§ EXERCISE BRIEF: Every line of the data should be output word for word.

§ STUDY MATERIAL:

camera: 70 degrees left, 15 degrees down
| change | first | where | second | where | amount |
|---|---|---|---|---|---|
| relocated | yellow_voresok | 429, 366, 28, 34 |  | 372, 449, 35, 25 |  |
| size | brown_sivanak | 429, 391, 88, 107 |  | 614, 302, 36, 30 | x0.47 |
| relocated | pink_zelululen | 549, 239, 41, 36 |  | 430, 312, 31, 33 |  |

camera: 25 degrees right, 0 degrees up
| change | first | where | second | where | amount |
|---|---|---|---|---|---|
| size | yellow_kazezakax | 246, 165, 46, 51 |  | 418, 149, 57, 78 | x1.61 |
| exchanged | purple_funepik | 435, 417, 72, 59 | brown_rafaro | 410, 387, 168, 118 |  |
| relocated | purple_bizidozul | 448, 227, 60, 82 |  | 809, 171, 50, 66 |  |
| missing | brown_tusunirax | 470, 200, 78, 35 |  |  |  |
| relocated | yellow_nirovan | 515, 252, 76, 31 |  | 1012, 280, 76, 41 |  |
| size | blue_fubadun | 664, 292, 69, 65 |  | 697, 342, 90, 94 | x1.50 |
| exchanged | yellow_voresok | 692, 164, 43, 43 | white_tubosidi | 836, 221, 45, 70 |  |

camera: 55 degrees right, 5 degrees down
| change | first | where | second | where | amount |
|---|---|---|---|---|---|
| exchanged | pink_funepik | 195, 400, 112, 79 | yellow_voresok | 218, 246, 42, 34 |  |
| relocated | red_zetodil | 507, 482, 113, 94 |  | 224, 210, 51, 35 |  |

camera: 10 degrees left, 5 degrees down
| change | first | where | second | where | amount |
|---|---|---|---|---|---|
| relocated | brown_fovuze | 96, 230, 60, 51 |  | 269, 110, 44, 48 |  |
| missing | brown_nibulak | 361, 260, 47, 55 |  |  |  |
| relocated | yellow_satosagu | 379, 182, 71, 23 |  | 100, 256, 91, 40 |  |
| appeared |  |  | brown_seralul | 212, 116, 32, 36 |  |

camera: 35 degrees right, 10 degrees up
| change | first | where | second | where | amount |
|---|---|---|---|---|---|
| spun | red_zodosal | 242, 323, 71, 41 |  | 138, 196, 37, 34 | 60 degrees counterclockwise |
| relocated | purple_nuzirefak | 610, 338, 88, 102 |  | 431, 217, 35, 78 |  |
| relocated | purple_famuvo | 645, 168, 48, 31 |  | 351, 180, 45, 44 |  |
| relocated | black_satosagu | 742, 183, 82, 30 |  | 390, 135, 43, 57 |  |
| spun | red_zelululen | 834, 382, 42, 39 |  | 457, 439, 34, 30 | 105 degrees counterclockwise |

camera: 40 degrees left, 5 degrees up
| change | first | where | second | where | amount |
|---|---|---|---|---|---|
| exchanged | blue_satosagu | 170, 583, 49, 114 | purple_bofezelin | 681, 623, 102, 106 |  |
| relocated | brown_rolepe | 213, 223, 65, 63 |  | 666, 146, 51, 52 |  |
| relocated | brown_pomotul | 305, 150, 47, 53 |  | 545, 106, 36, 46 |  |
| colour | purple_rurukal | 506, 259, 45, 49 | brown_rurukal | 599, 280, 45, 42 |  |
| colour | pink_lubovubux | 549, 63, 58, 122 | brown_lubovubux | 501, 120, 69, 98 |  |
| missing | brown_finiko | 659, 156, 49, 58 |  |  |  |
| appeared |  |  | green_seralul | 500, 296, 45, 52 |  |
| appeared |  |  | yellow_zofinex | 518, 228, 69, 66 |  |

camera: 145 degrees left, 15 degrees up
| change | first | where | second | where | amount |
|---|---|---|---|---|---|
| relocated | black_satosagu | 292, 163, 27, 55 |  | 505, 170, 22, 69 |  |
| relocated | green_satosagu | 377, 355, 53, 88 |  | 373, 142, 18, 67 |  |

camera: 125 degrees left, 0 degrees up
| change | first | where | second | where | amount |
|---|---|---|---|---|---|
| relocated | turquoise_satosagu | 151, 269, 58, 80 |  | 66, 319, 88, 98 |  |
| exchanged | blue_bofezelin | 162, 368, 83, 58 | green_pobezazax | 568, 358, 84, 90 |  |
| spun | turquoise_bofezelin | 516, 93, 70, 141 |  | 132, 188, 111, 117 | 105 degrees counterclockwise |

§ TASK SOLUTION:
camera: 70 degrees left, 15 degrees down
| change | first | where | second | where | amount |
|---|---|---|---|---|---|
| relocated | yellow_voresok | 429, 366, 28, 34 |  | 372, 449, 35, 25 |  |
| size | brown_sivanak | 429, 391, 88, 107 |  | 614, 302, 36, 30 | x0.47 |
| relocated | pink_zelululen | 549, 239, 41, 36 |  | 430, 312, 31, 33 |  |

camera: 25 degrees right, 0 degrees up
| change | first | where | second | where | amount |
|---|---|---|---|---|---|
| size | yellow_kazezakax | 246, 165, 46, 51 |  | 418, 149, 57, 78 | x1.61 |
| exchanged | purple_funepik | 435, 417, 72, 59 | brown_rafaro | 410, 387, 168, 118 |  |
| relocated | purple_bizidozul | 448, 227, 60, 82 |  | 809, 171, 50, 66 |  |
| missing | brown_tusunirax | 470, 200, 78, 35 |  |  |  |
| relocated | yellow_nirovan | 515, 252, 76, 31 |  | 1012, 280, 76, 41 |  |
| size | blue_fubadun | 664, 292, 69, 65 |  | 697, 342, 90, 94 | x1.50 |
| exchanged | yellow_voresok | 692, 164, 43, 43 | white_tubosidi | 836, 221, 45, 70 |  |

camera: 55 degrees right, 5 degrees down
| change | first | where | second | where | amount |
|---|---|---|---|---|---|
| exchanged | pink_funepik | 195, 400, 112, 79 | yellow_voresok | 218, 246, 42, 34 |  |
| relocated | red_zetodil | 507, 482, 113, 94 |  | 224, 210, 51, 35 |  |

camera: 10 degrees left, 5 degrees down
| change | first | where | second | where | amount |
|---|---|---|---|---|---|
| relocated | brown_fovuze | 96, 230, 60, 51 |  | 269, 110, 44, 48 |  |
| missing | brown_nibulak | 361, 260, 47, 55 |  |  |  |
| relocated | yellow_satosagu | 379, 182, 71, 23 |  | 100, 256, 91, 40 |  |
| appeared |  |  | brown_seralul | 212, 116, 32, 36 |  |

camera: 35 degrees right, 10 degrees up
| change | first | where | second | where | amount |
|---|---|---|---|---|---|
| spun | red_zodosal | 242, 323, 71, 41 |  | 138, 196, 37, 34 | 60 degrees counterclockwise |
| relocated | purple_nuzirefak | 610, 338, 88, 102 |  | 431, 217, 35, 78 |  |
| relocated | purple_famuvo | 645, 168, 48, 31 |  | 351, 180, 45, 44 |  |
| relocated | black_satosagu | 742, 183, 82, 30 |  | 390, 135, 43, 57 |  |
| spun | red_zelululen | 834, 382, 42, 39 |  | 457, 439, 34, 30 | 105 degrees counterclockwise |

camera: 40 degrees left, 5 degrees up
| change | first | where | second | where | amount |
|---|---|---|---|---|---|
| exchanged | blue_satosagu | 170, 583, 49, 114 | purple_bofezelin | 681, 623, 102, 106 |  |
| relocated | brown_rolepe | 213, 223, 65, 63 |  | 666, 146, 51, 52 |  |
| relocated | brown_pomotul | 305, 150, 47, 53 |  | 545, 106, 36, 46 |  |
| colour | purple_rurukal | 506, 259, 45, 49 | brown_rurukal | 599, 280, 45, 42 |  |
| colour | pink_lubovubux | 549, 63, 58, 122 | brown_lubovubux | 501, 120, 69, 98 |  |
| missing | brown_finiko | 659, 156, 49, 58 |  |  |  |
| appeared |  |  | green_seralul | 500, 296, 45, 52 |  |
| appeared |  |  | yellow_zofinex | 518, 228, 69, 66 |  |

camera: 145 degrees left, 15 degrees up
| change | first | where | second | where | amount |
|---|---|---|---|---|---|
| relocated | black_satosagu | 292, 163, 27, 55 |  | 505, 170, 22, 69 |  |
| relocated | green_satosagu | 377, 355, 53, 88 |  | 373, 142, 18, 67 |  |

camera: 125 degrees left, 0 degrees up
| change | first | where | second | where | amount |
|---|---|---|---|---|---|
| relocated | turquoise_satosagu | 151, 269, 58, 80 |  | 66, 319, 88, 98 |  |
| exchanged | blue_bofezelin | 162, 368, 83, 58 | green_pobezazax | 568, 358, 84, 90 |  |
| spun | turquoise_bofezelin | 516, 93, 70, 141 |  | 132, 188, 111, 117 | 105 degrees counterclockwise |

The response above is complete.